Segment Open
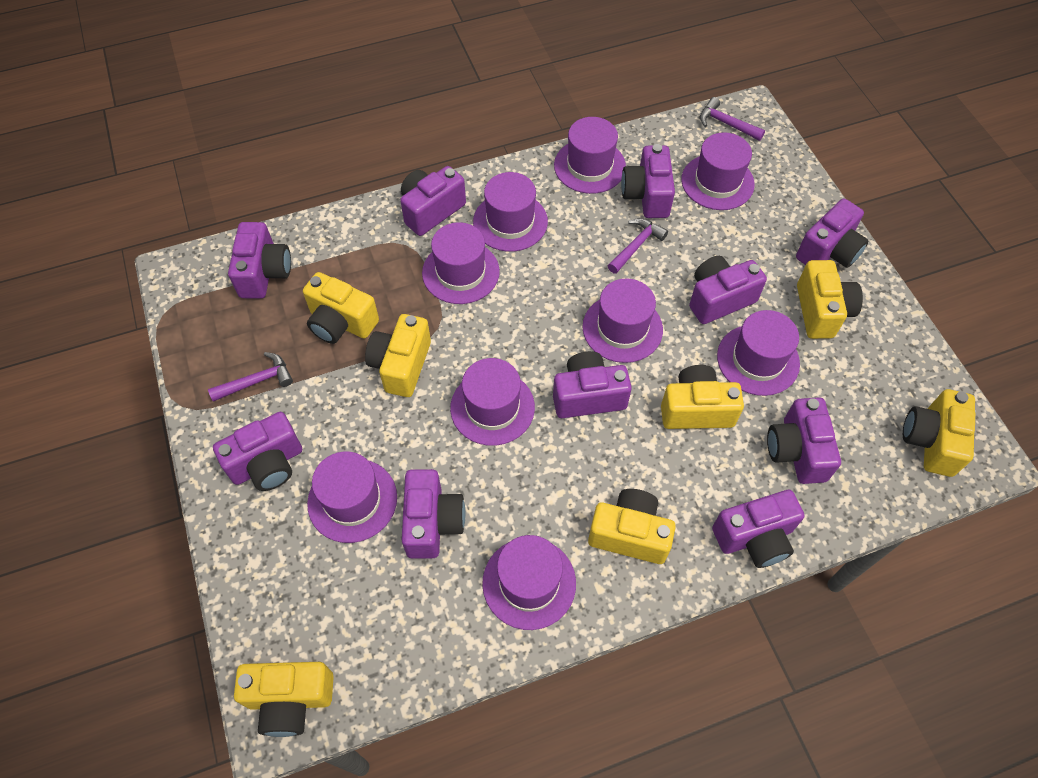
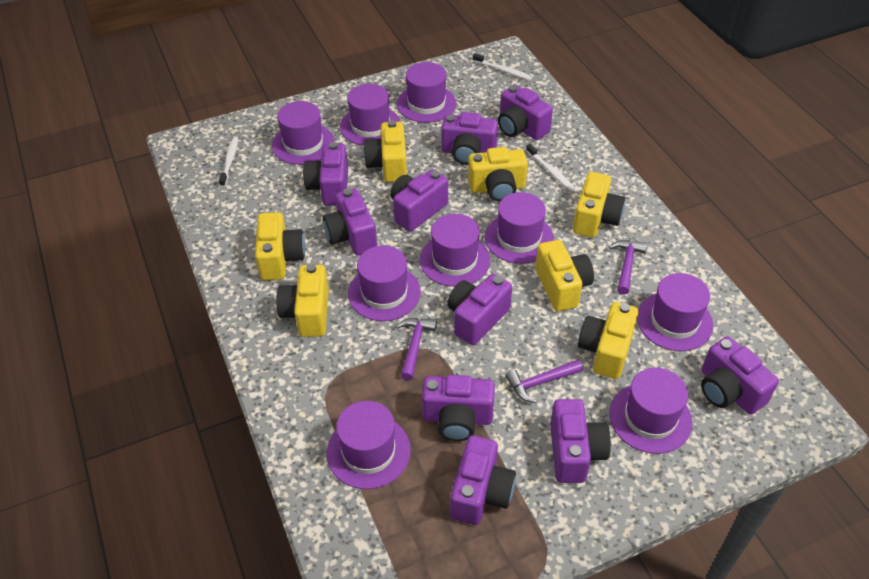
white toothbrush: 0 -> 3

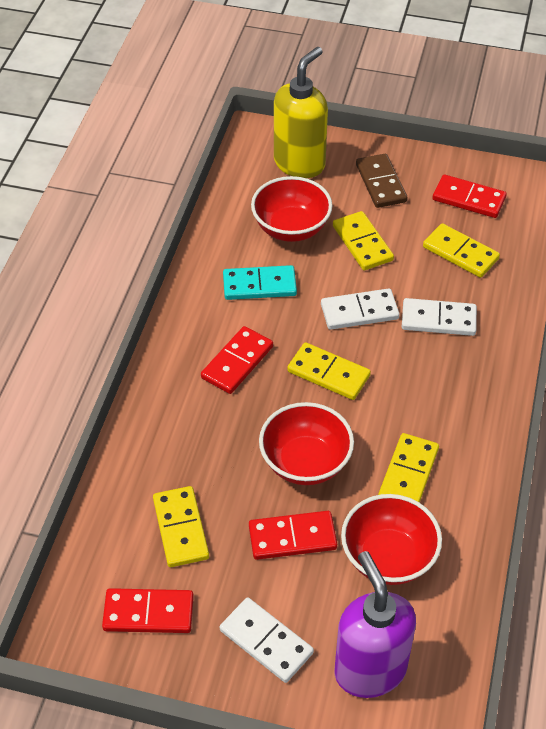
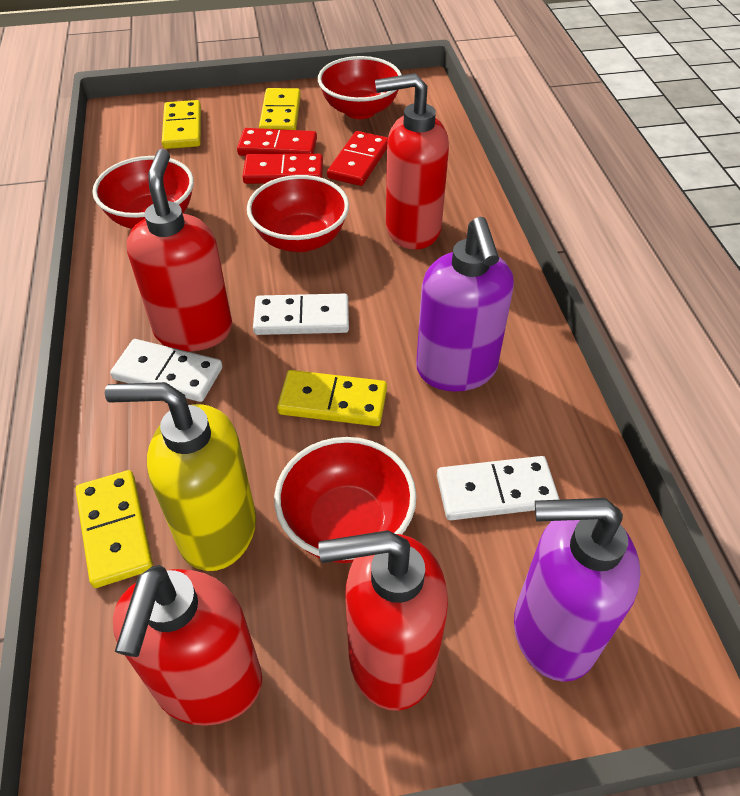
brown domino: 1 -> 0
purple soap dispenser: 1 -> 2
red bowl: 3 -> 4
red domino: 4 -> 3
red soap dispenser: 0 -> 4
turquoise domino: 1 -> 0
yellow domino: 5 -> 4

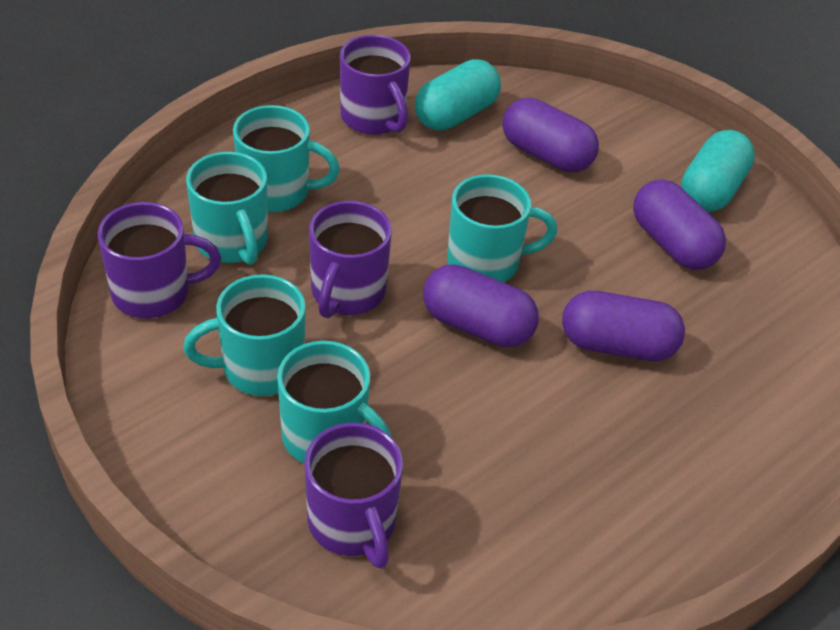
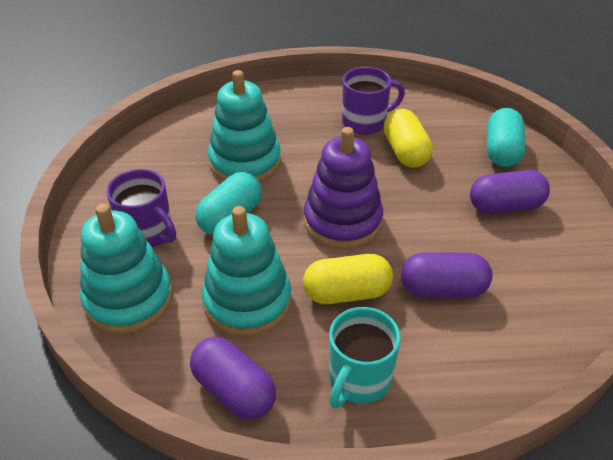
purple capsule: 4 -> 3
purple mug: 4 -> 2
purple stacking toy: 0 -> 1
turquoise mug: 5 -> 1
turquoise stacking toy: 0 -> 3
yellow capsule: 0 -> 2

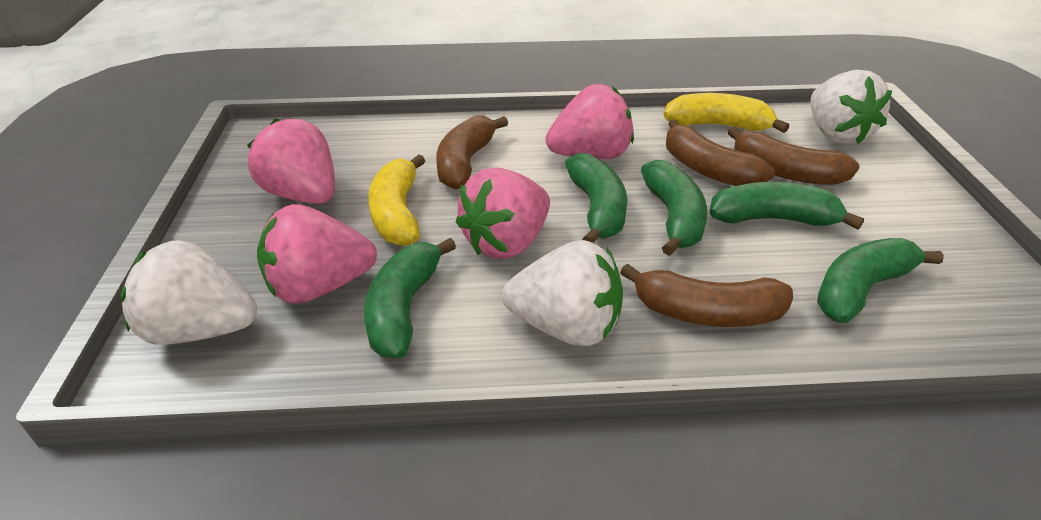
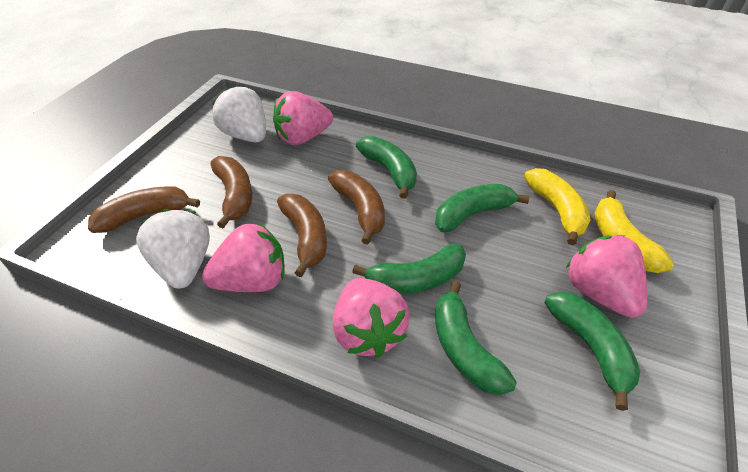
white strawberry: 3 -> 2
Segment Closed
[Exercise brief] Output each record above exactly as written. Skip any pictures.

[Answer for the task]
white toothbrush: 0 -> 3

brown domino: 1 -> 0
purple soap dispenser: 1 -> 2
red bowl: 3 -> 4
red domino: 4 -> 3
red soap dispenser: 0 -> 4
turquoise domino: 1 -> 0
yellow domino: 5 -> 4

purple capsule: 4 -> 3
purple mug: 4 -> 2
purple stacking toy: 0 -> 1
turquoise mug: 5 -> 1
turquoise stacking toy: 0 -> 3
yellow capsule: 0 -> 2

white strawberry: 3 -> 2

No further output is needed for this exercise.